══ ENTRIES SUPPLIED

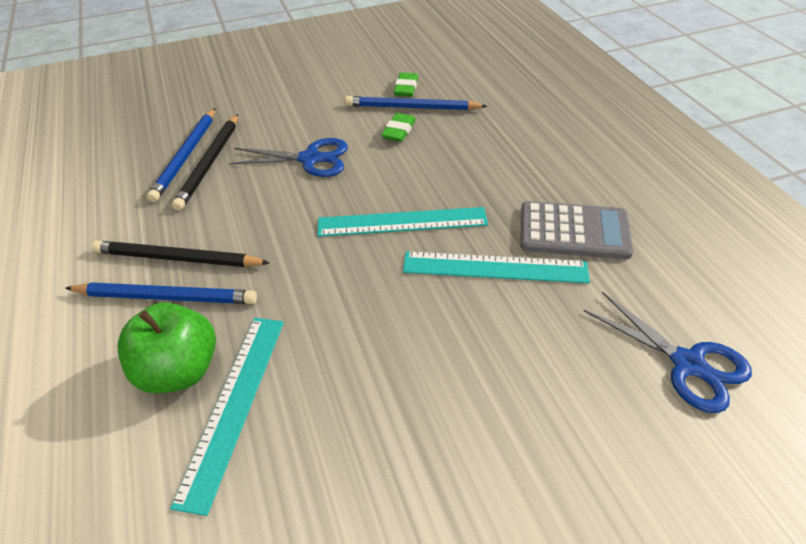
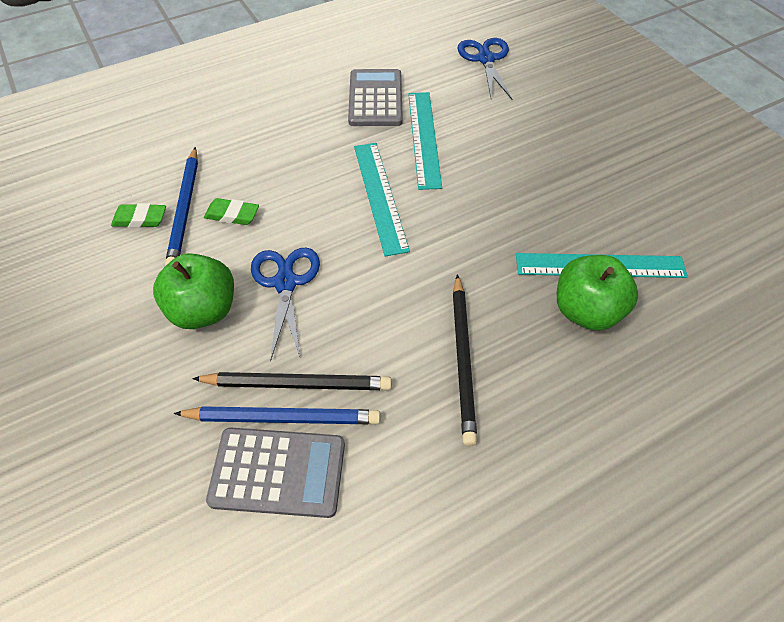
camera: 100 degrees left, 10 degrees up
(146, 154) = (278, 472): none -> grey calculator
(166, 297) = (514, 350): blue pencil -> none
(300, 120) = (204, 310): none -> green apple
(688, 364) = (485, 59): blue scissors -> blue scissors turned 45 degrees counterclockwise

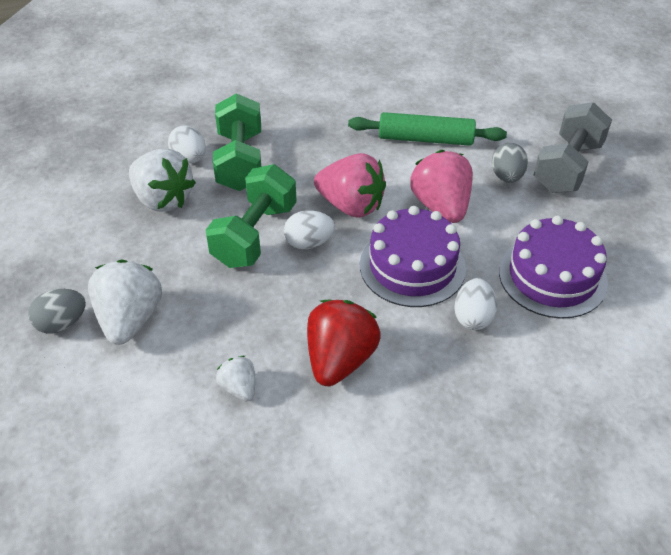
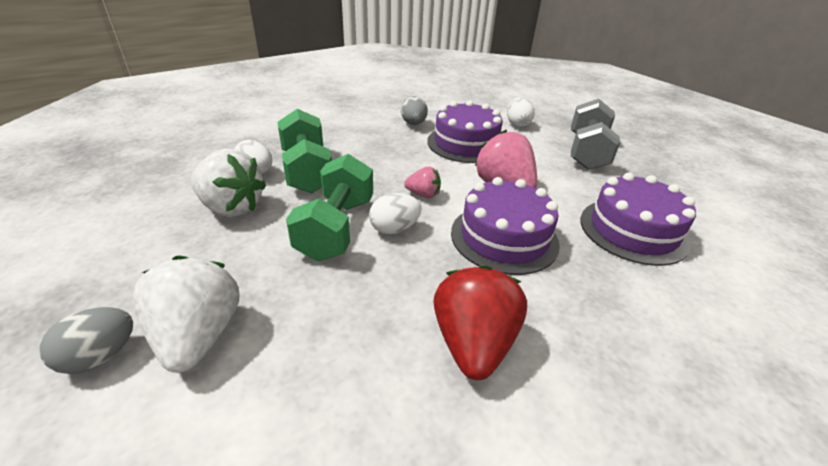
camera: 15 degrees left, 10 degrees down
(239, 388) = (360, 403): white strawberry -> none
(351, 205) = (423, 194): pink strawberry -> pink strawberry, size x0.52
(425, 139) = (466, 143): green rolling pin -> purple cake
(473, 317) = (587, 275): white egg -> white egg (517, 124)
(506, 176) = (545, 162): grey egg -> grey egg (413, 124)

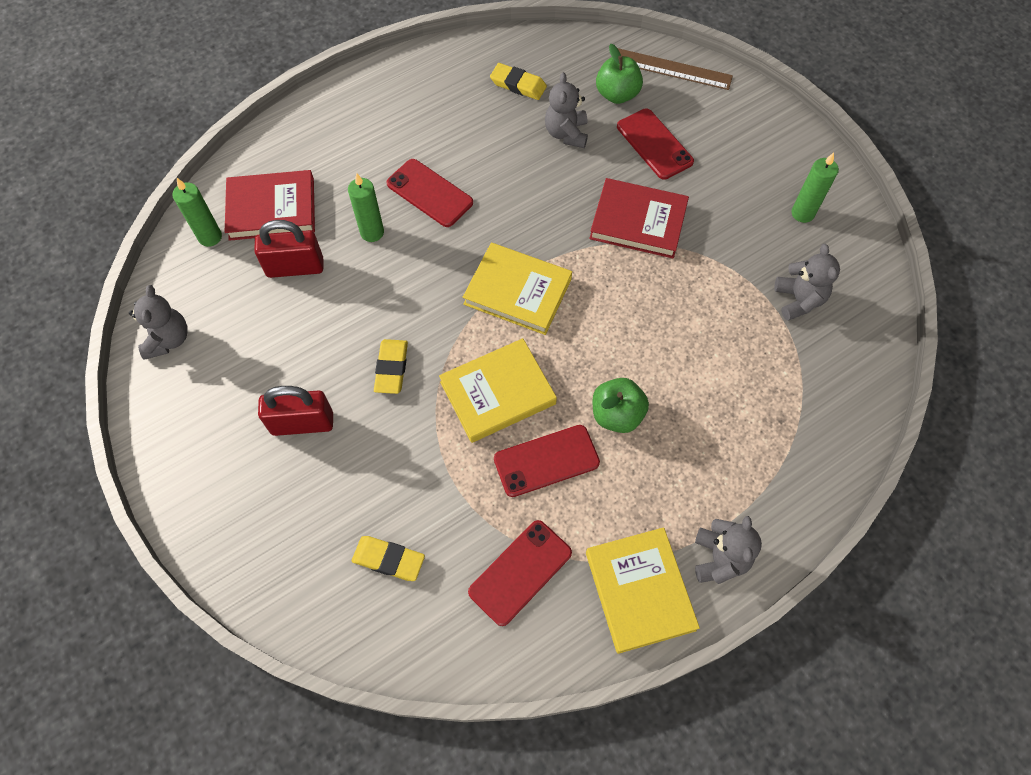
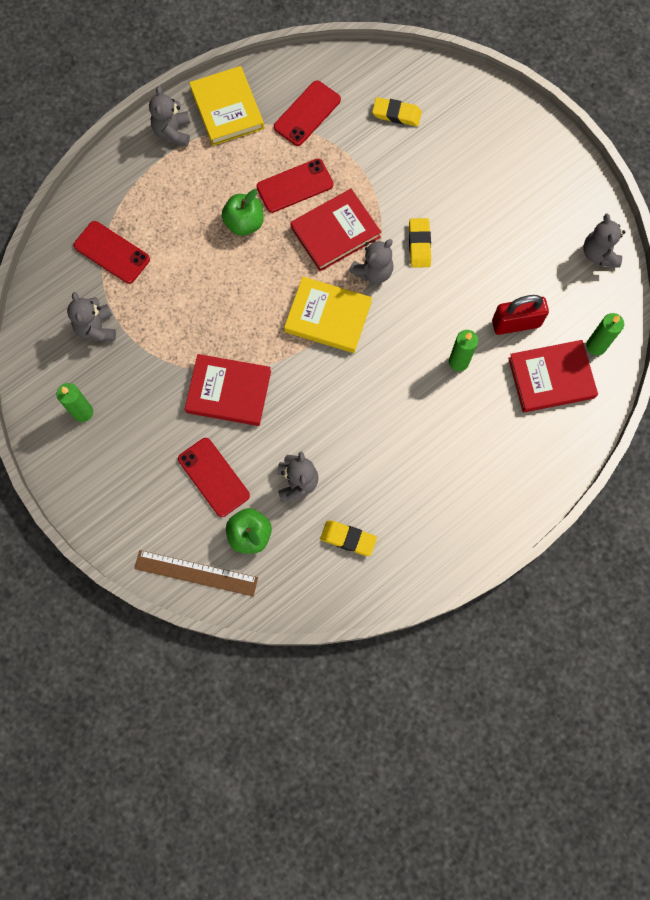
camera: 175 degrees right, 10 degrees up
(302, 423) = (477, 198): red padlock -> none
(429, 193) = (415, 405): red phone -> red phone (112, 252)
(455, 340) = (373, 271): none -> grey teddy bear
(497, 393) = (335, 232): yellow book -> red book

════

From the first line to the last, set down the data exactly, without the pictures.

> [EXERCISE RESULT]:
camera: 100 degrees left, 10 degrees up
(146, 154) = (278, 472): none -> grey calculator
(166, 297) = (514, 350): blue pencil -> none
(300, 120) = (204, 310): none -> green apple
(688, 364) = (485, 59): blue scissors -> blue scissors turned 45 degrees counterclockwise

camera: 15 degrees left, 10 degrees down
(239, 388) = (360, 403): white strawberry -> none
(351, 205) = (423, 194): pink strawberry -> pink strawberry, size x0.52
(425, 139) = (466, 143): green rolling pin -> purple cake
(473, 317) = (587, 275): white egg -> white egg (517, 124)
(506, 176) = (545, 162): grey egg -> grey egg (413, 124)

camera: 175 degrees right, 10 degrees up
(302, 423) = (477, 198): red padlock -> none
(429, 193) = (415, 405): red phone -> red phone (112, 252)
(455, 340) = (373, 271): none -> grey teddy bear
(497, 393) = (335, 232): yellow book -> red book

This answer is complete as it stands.